++++ DATA FOR THE TASK ++++
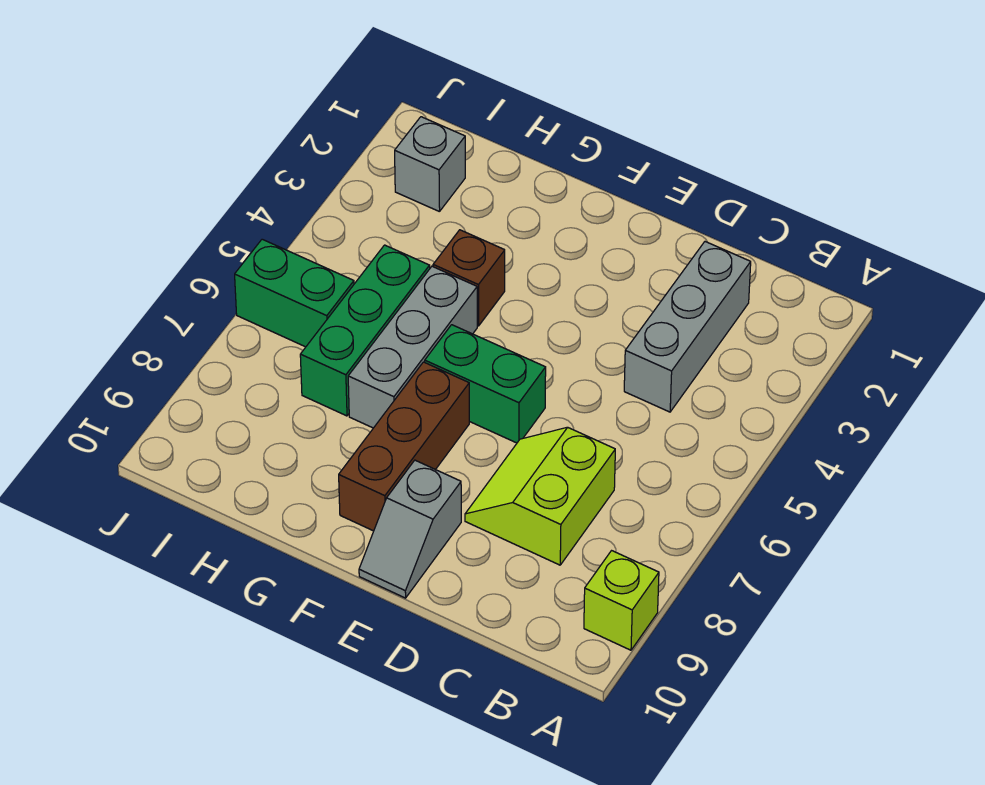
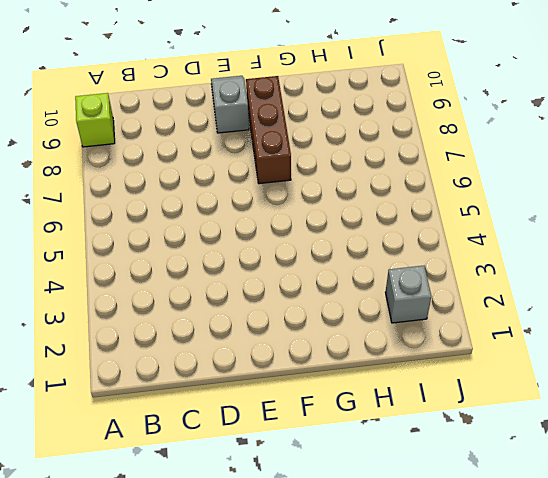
none -> grey brick C2:C4 level 1
none -> lime slope C7:D8 level 1 top C

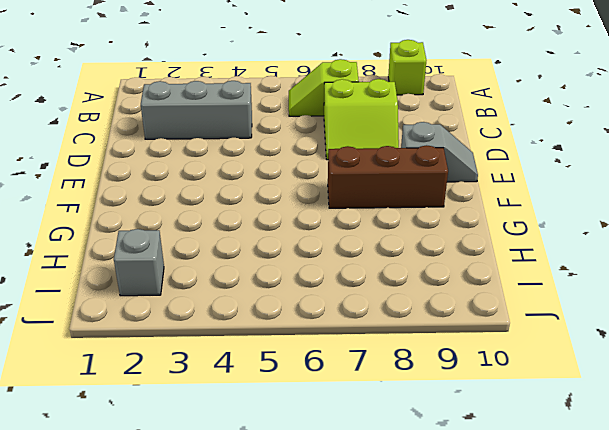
lime slope B6:B7 level 1 top 7 -> none
none -> green brick E6:F6 level 1
none -> brown brick G4 level 1

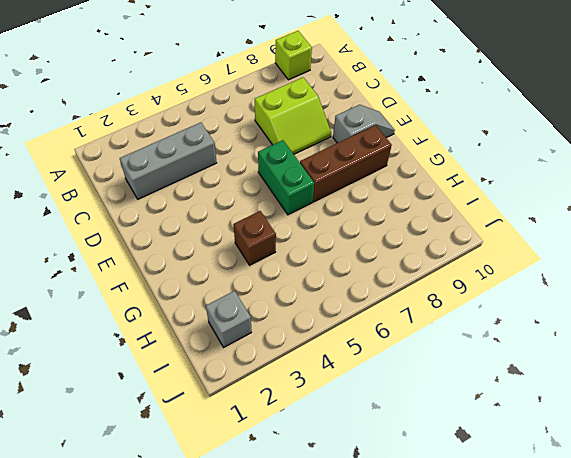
none -> grey brick G5:G7 level 1
none -> green brick H5:H7 level 1

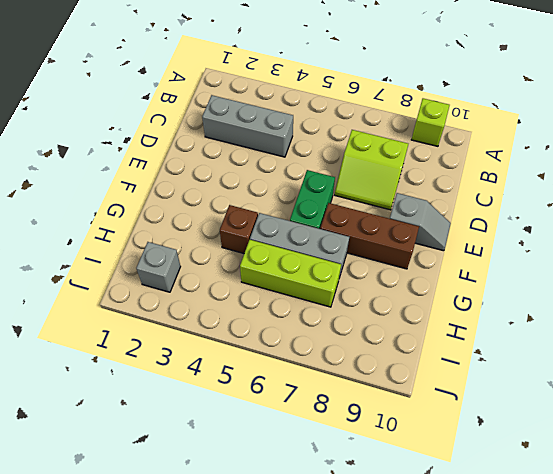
lime brick H5:H7 level 1 -> green brick H5:H7 level 1
none -> green brick I6:J6 level 1

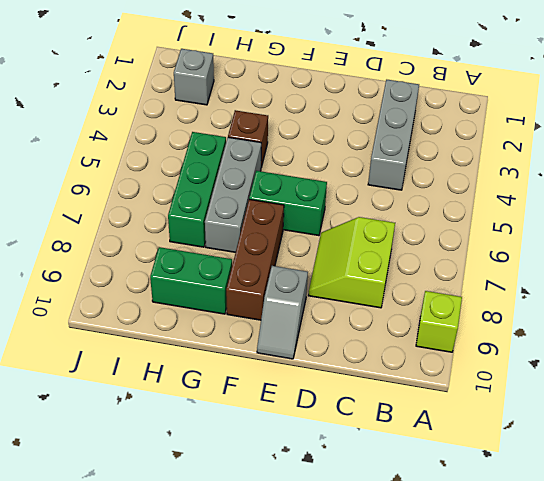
green brick G9:H9 level 1 -> green brick I6:J6 level 1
++++
* [TASK BRIEF]:
The listing above must be retyped word for word, without the pictures.

* [WRITTEN ANSWER]:
none -> grey brick C2:C4 level 1
none -> lime slope C7:D8 level 1 top C

lime slope B6:B7 level 1 top 7 -> none
none -> green brick E6:F6 level 1
none -> brown brick G4 level 1

none -> grey brick G5:G7 level 1
none -> green brick H5:H7 level 1

lime brick H5:H7 level 1 -> green brick H5:H7 level 1
none -> green brick I6:J6 level 1

green brick G9:H9 level 1 -> green brick I6:J6 level 1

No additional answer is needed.